## TASK DIRECTIONS
Transcribe the listing exactly as written. Leave the images out.

## PROVIDED RECORDS
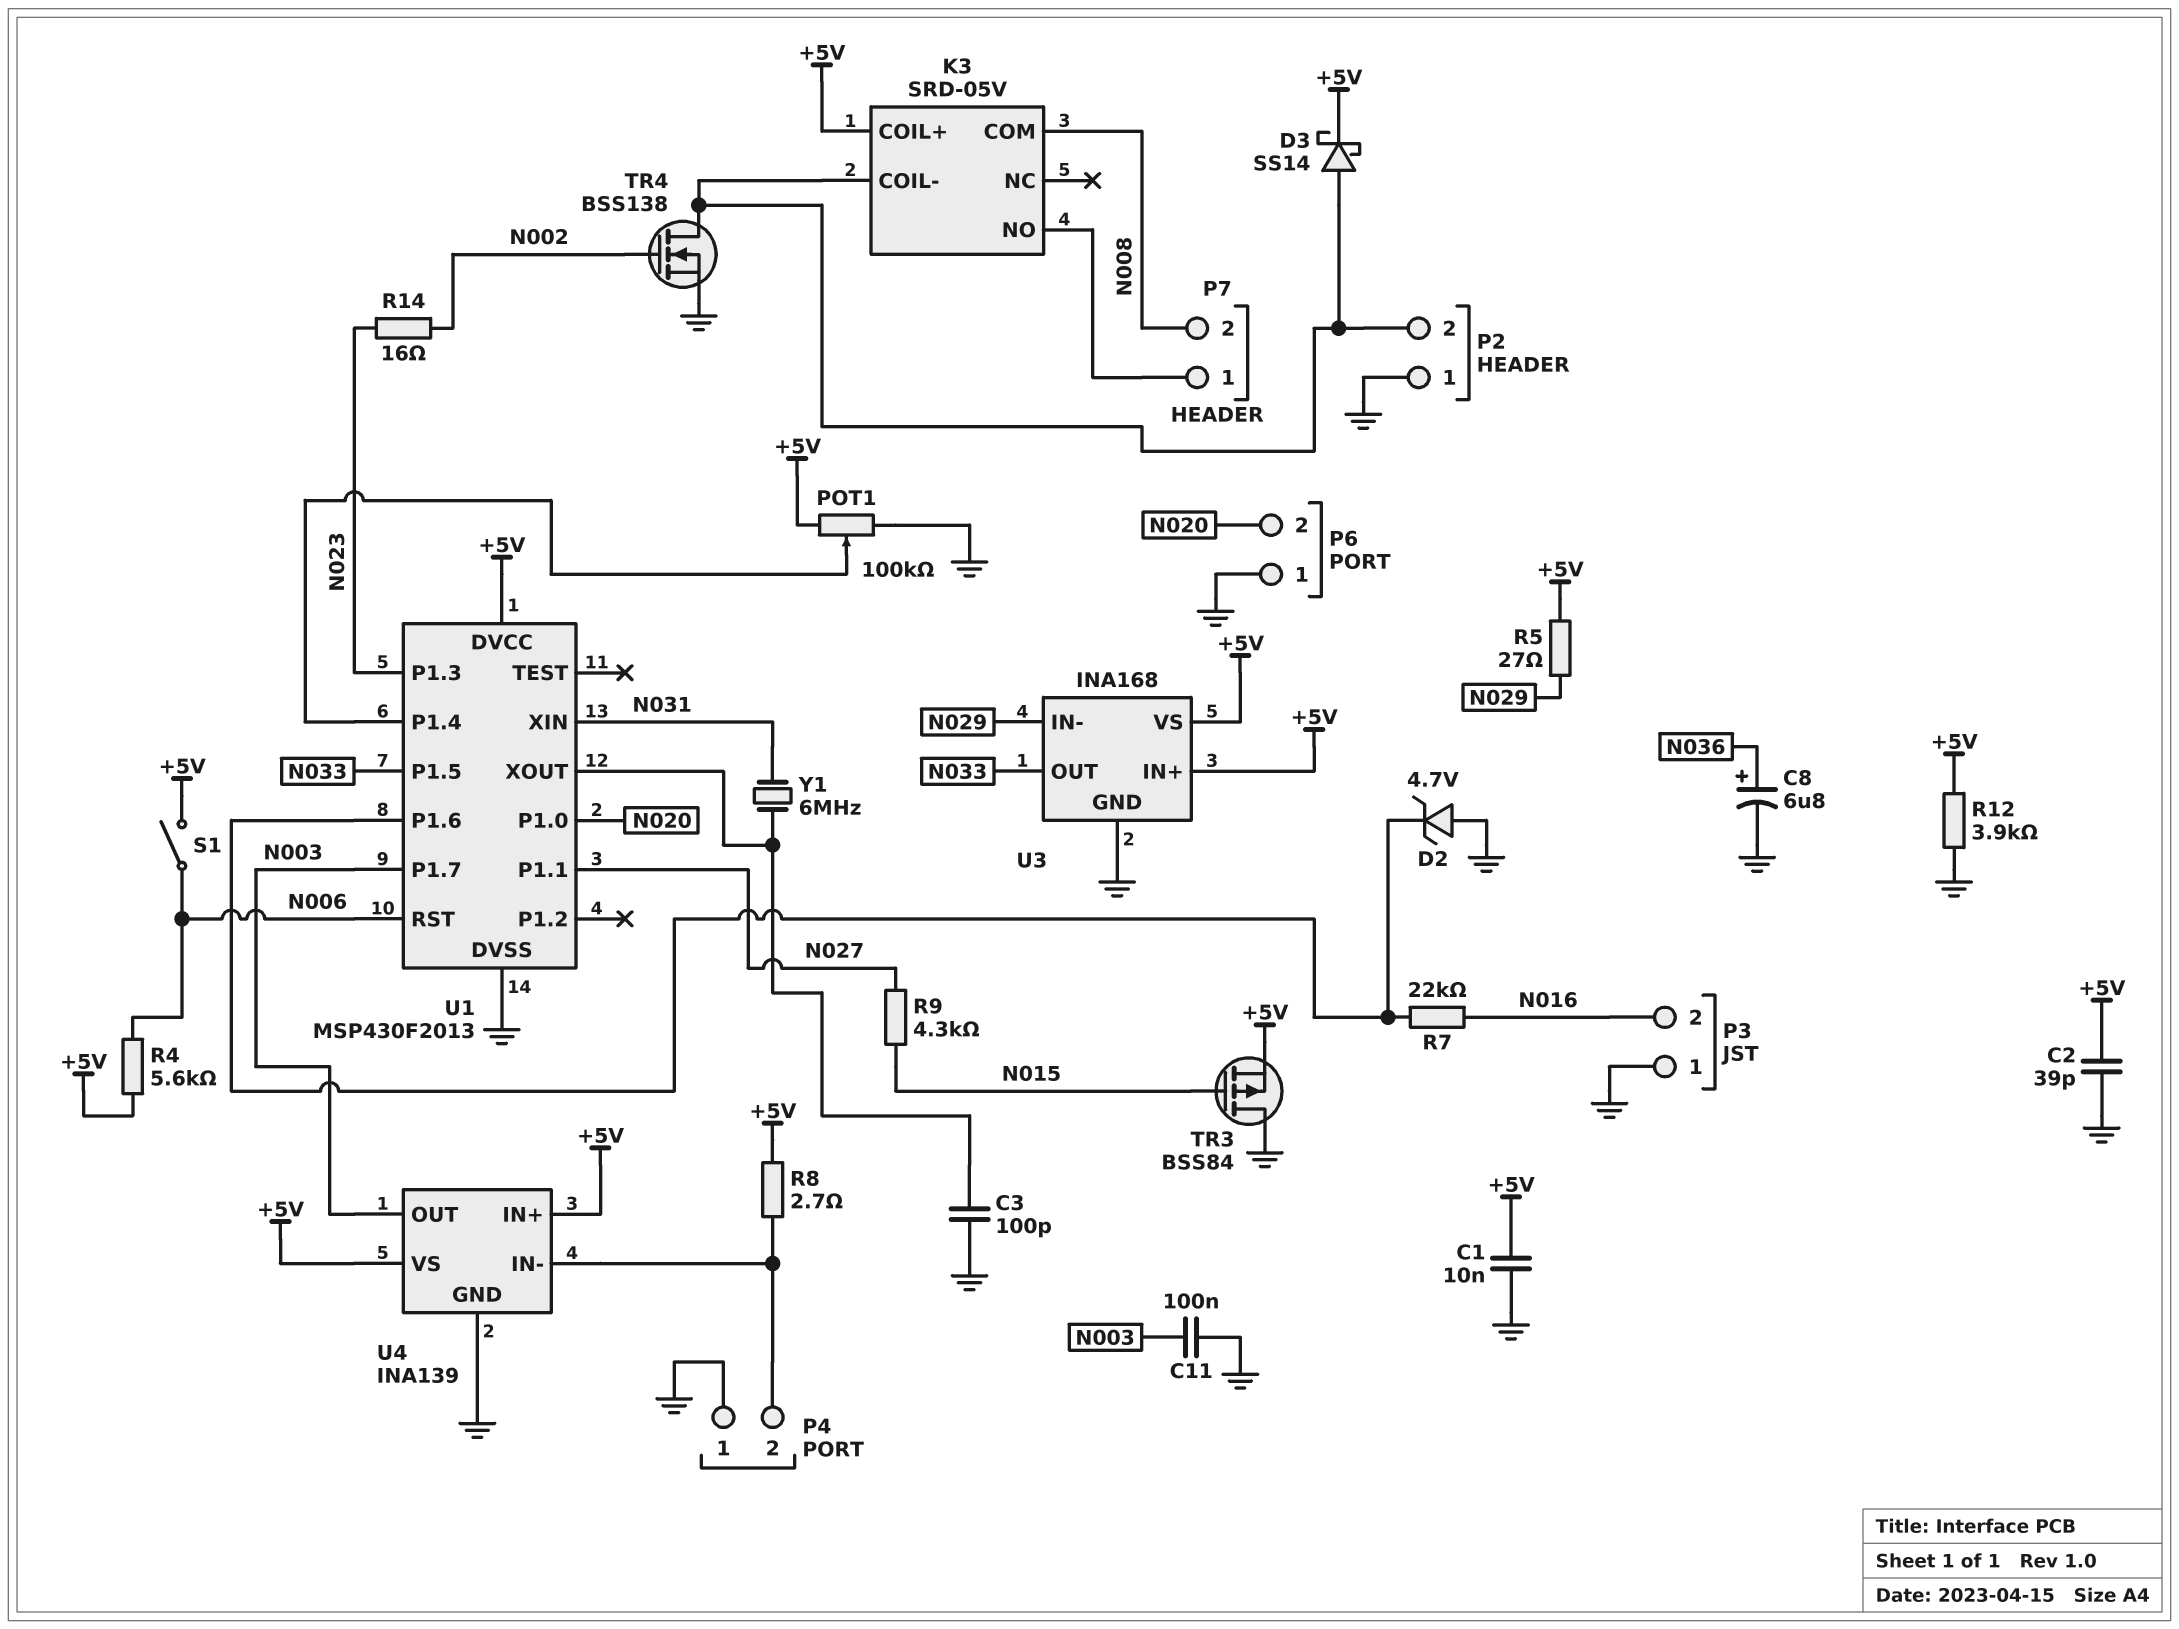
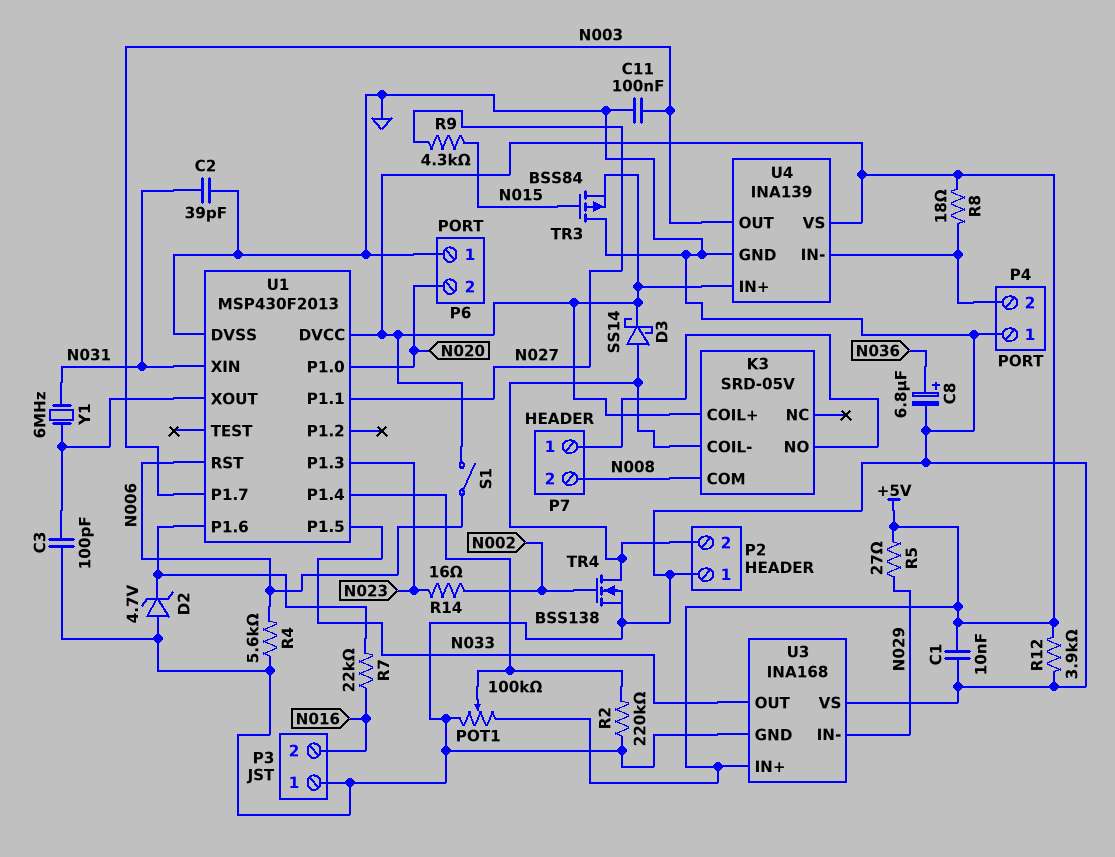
C2: 39pF (+5V, GND) -> 39pF (GND, N031)
R2: none -> 220k (GND, U1/P1.4)
R4: 5.6k (+5V, N006) -> 5.6k (GND, N006)
R8: 2.7 (+5V, P4/2) -> 18 (+5V, P4/2)
U3 pin VS: +5V -> GND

## REPLY
C2: 39pF (+5V, GND) -> 39pF (GND, N031)
R2: none -> 220k (GND, U1/P1.4)
R4: 5.6k (+5V, N006) -> 5.6k (GND, N006)
R8: 2.7 (+5V, P4/2) -> 18 (+5V, P4/2)
U3 pin VS: +5V -> GND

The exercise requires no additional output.